-- Start --
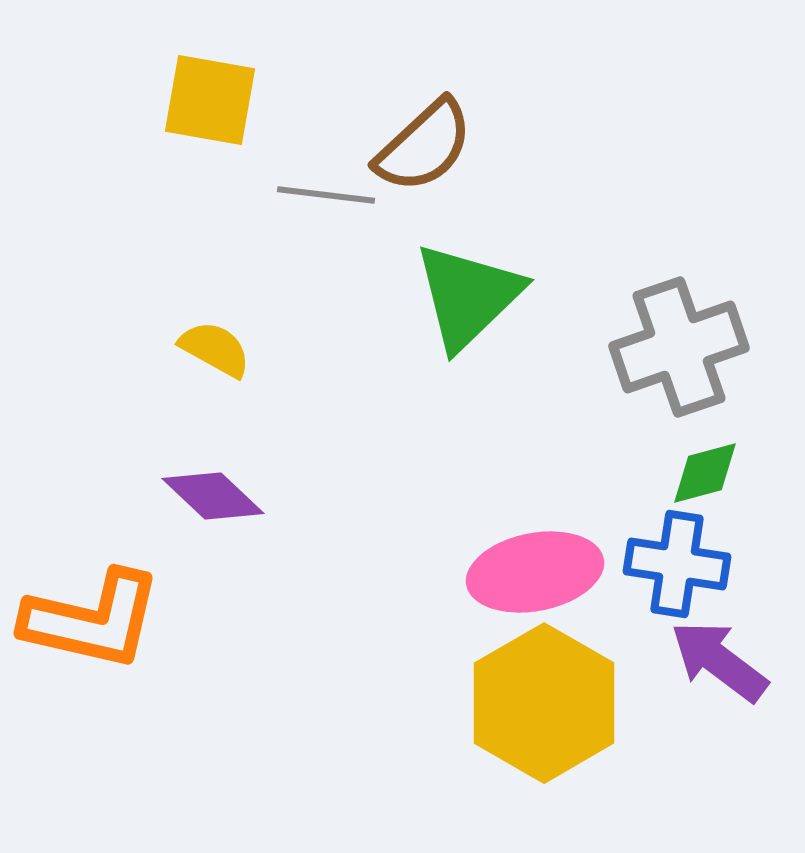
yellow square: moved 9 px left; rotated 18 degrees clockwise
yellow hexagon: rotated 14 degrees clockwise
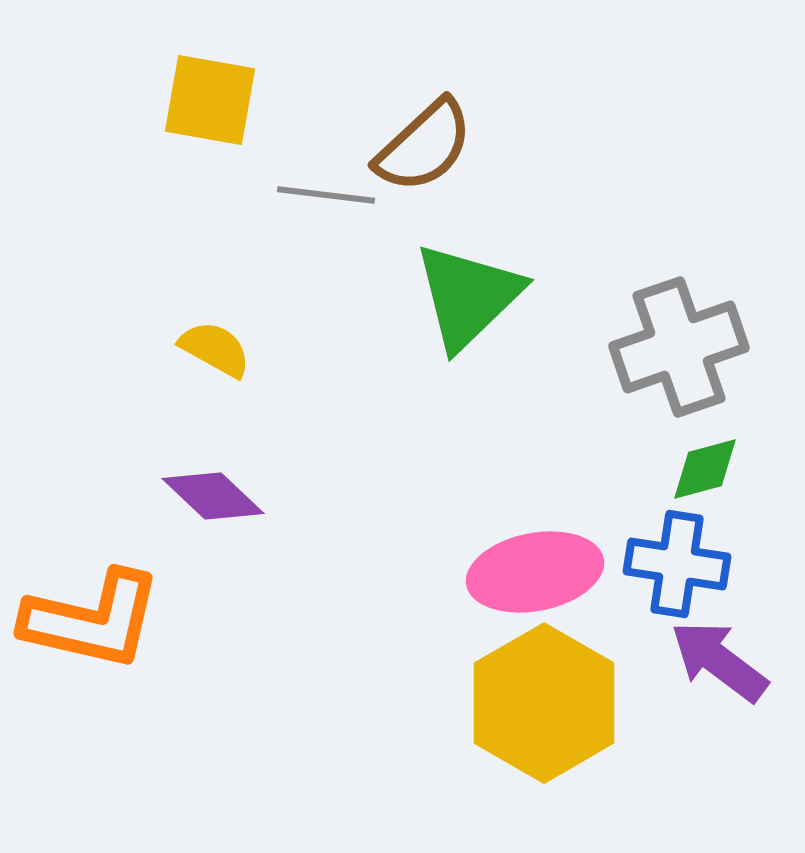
green diamond: moved 4 px up
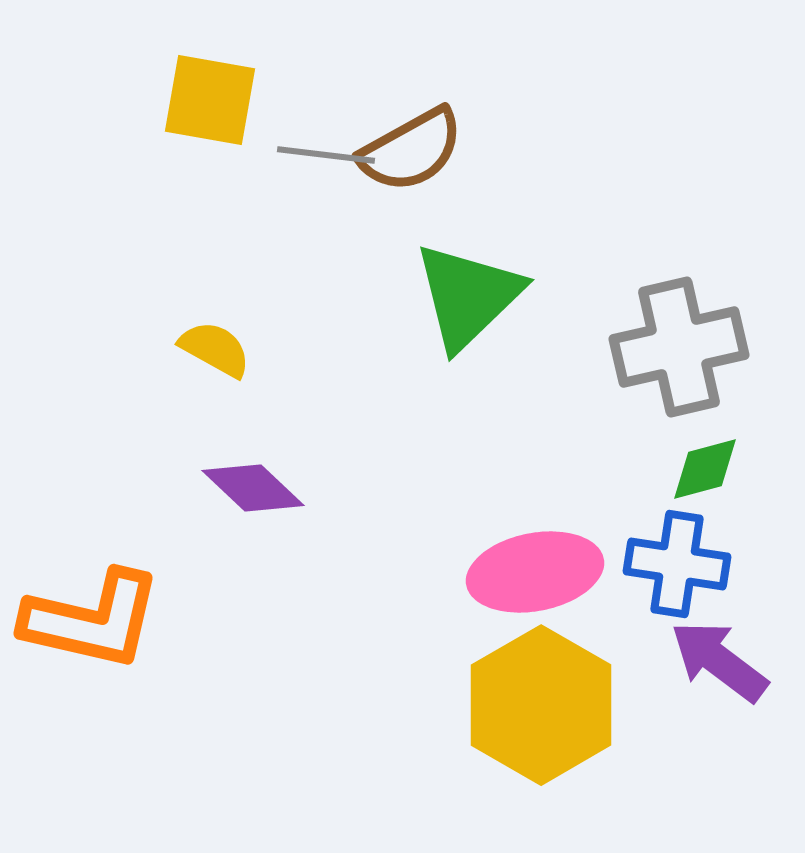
brown semicircle: moved 13 px left, 4 px down; rotated 14 degrees clockwise
gray line: moved 40 px up
gray cross: rotated 6 degrees clockwise
purple diamond: moved 40 px right, 8 px up
yellow hexagon: moved 3 px left, 2 px down
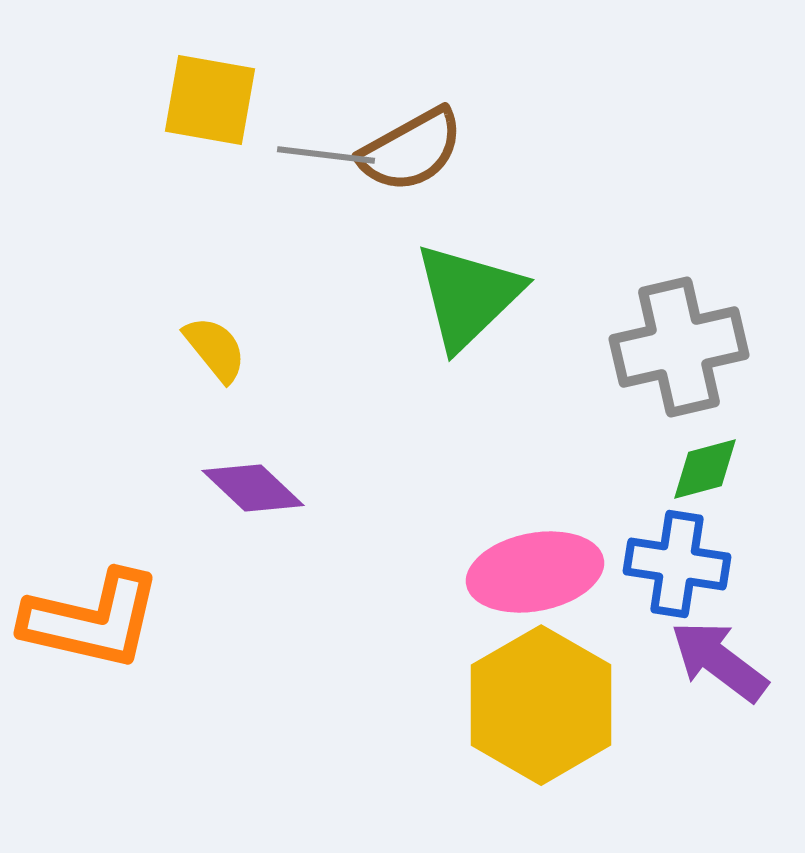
yellow semicircle: rotated 22 degrees clockwise
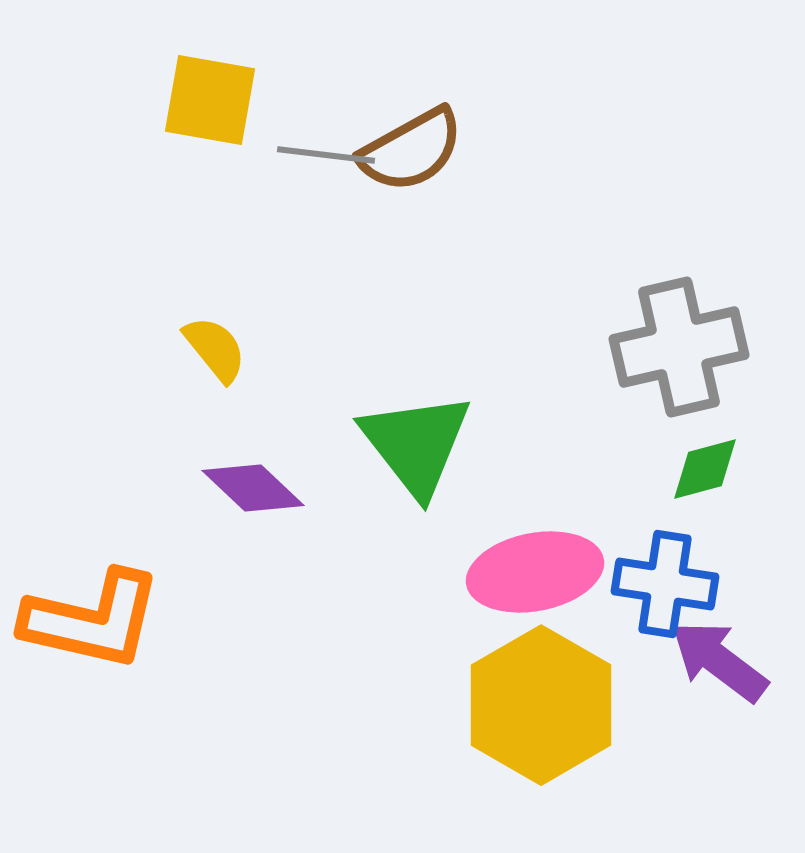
green triangle: moved 52 px left, 148 px down; rotated 24 degrees counterclockwise
blue cross: moved 12 px left, 20 px down
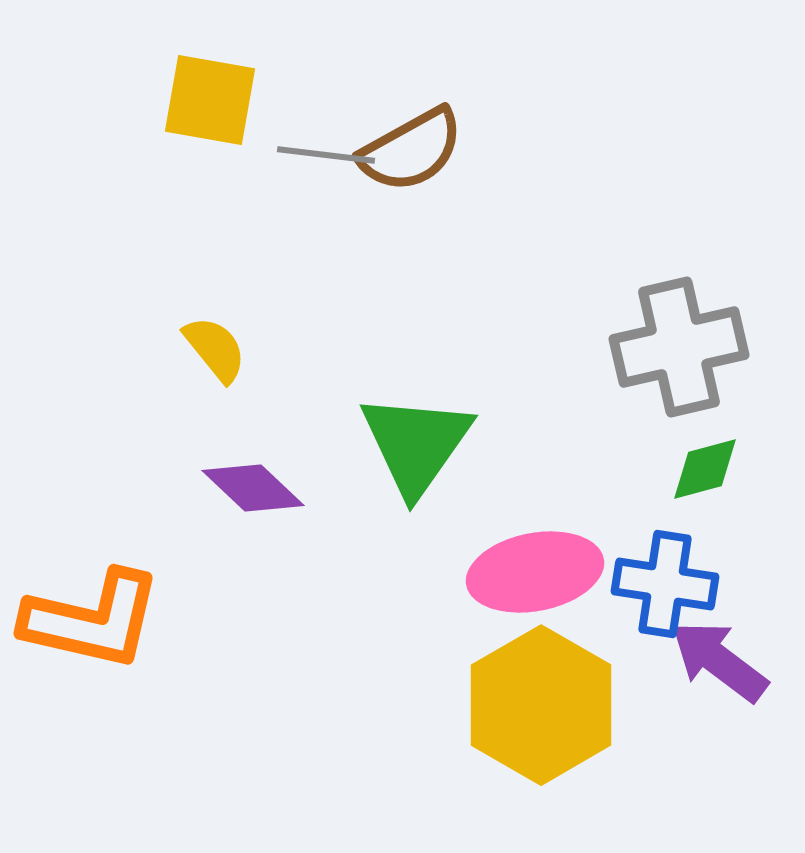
green triangle: rotated 13 degrees clockwise
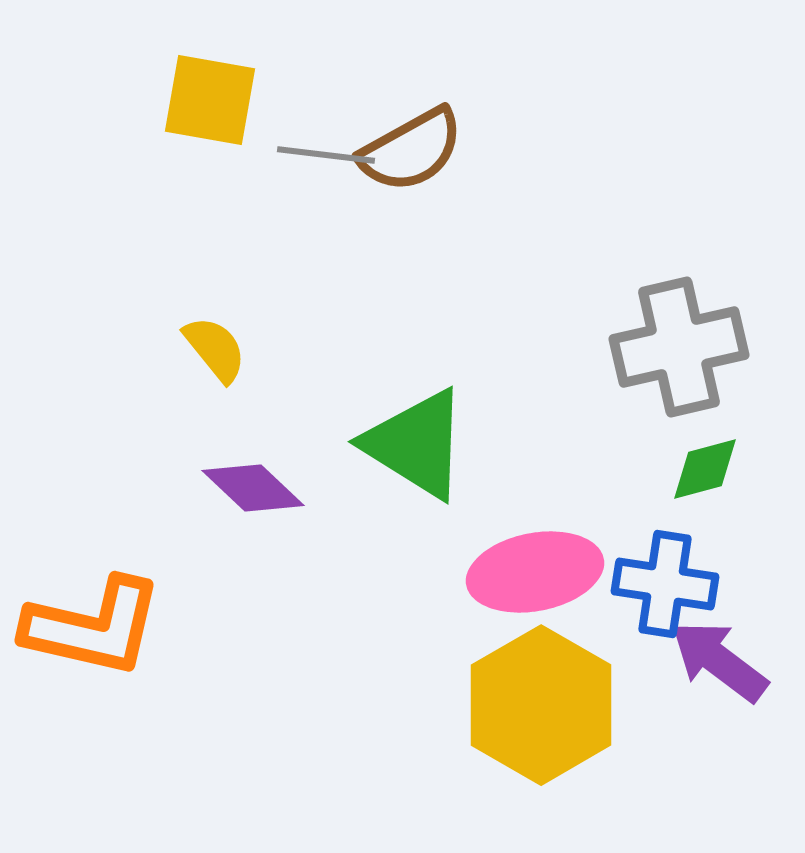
green triangle: rotated 33 degrees counterclockwise
orange L-shape: moved 1 px right, 7 px down
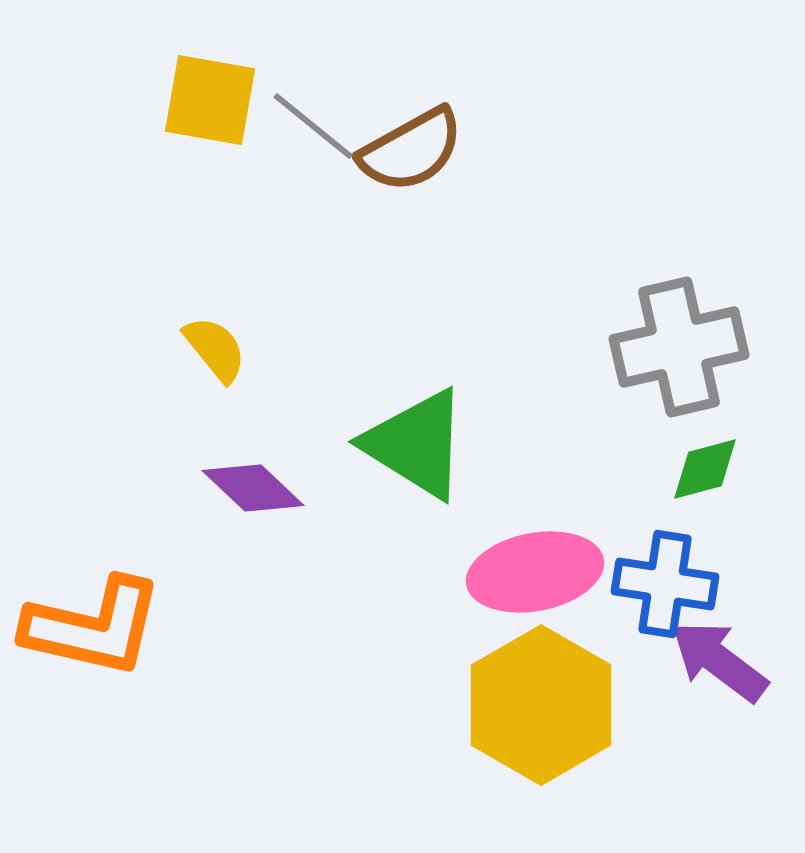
gray line: moved 13 px left, 29 px up; rotated 32 degrees clockwise
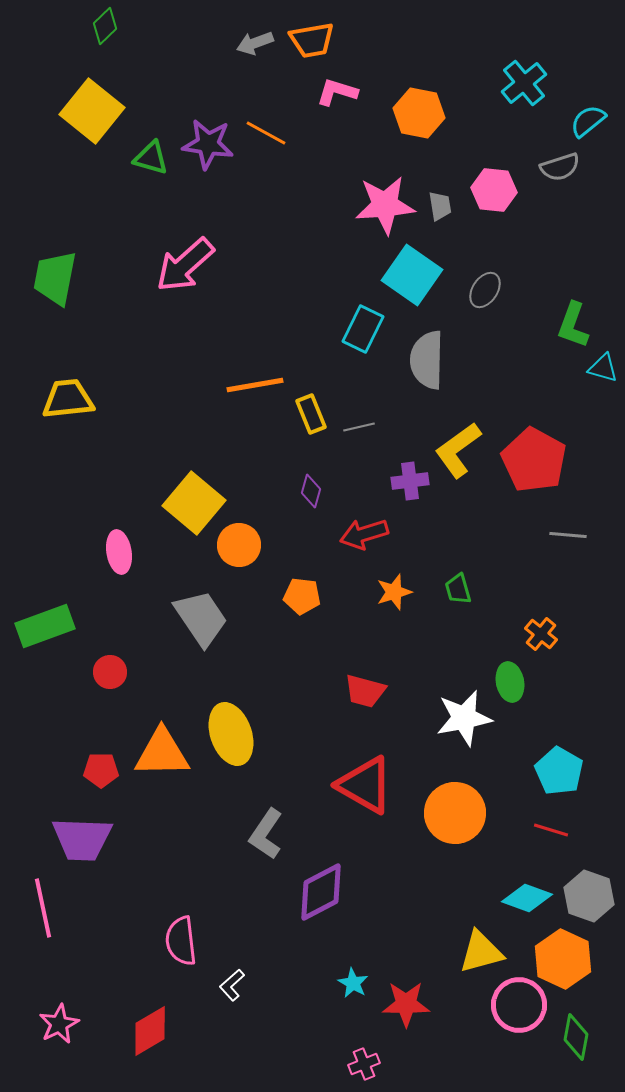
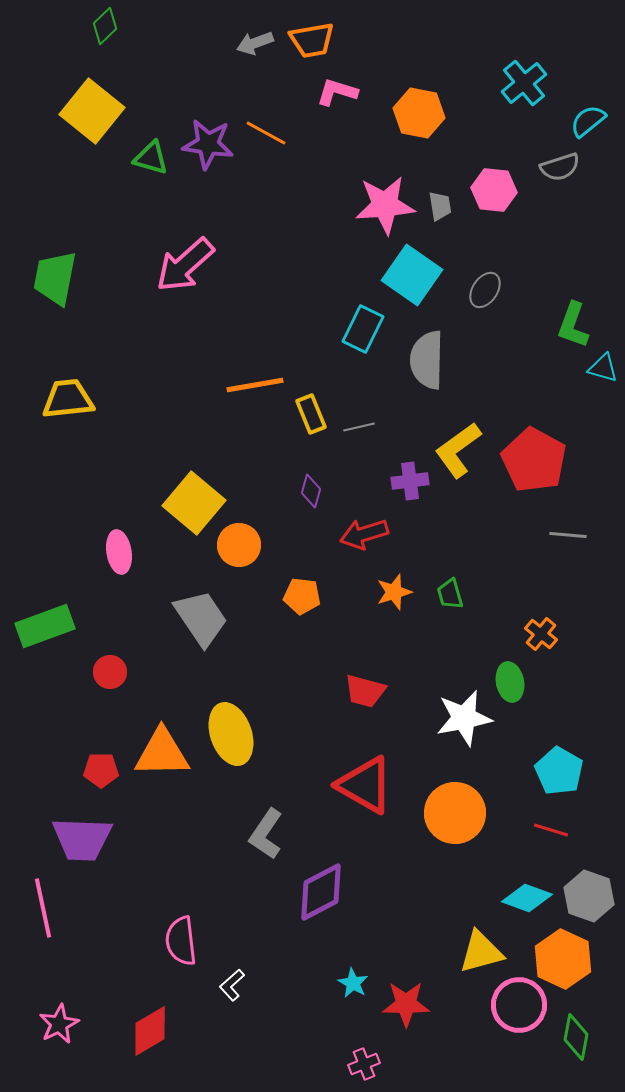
-- End --
__EXERCISE DETAILS__
Please update the records above, replacing "yellow" with "gold" everywhere it occurs and changing nothing else. Leave the picture lines out of your answer.

__EXERCISE RESULT__
gold square: moved 9 px left; rotated 18 degrees clockwise
gold hexagon: rotated 14 degrees clockwise
green diamond: moved 4 px up
brown semicircle: moved 13 px left, 4 px down; rotated 14 degrees clockwise
gray line: moved 40 px up
gray cross: rotated 6 degrees clockwise
purple diamond: moved 40 px right, 8 px up
gold hexagon: moved 3 px left, 2 px down
gold semicircle: rotated 22 degrees clockwise
green triangle: moved 52 px left, 148 px down; rotated 24 degrees counterclockwise
blue cross: moved 12 px left, 20 px down
green triangle: rotated 13 degrees clockwise
green triangle: rotated 33 degrees counterclockwise
orange L-shape: moved 1 px right, 7 px down
gray line: moved 13 px left, 29 px up; rotated 32 degrees clockwise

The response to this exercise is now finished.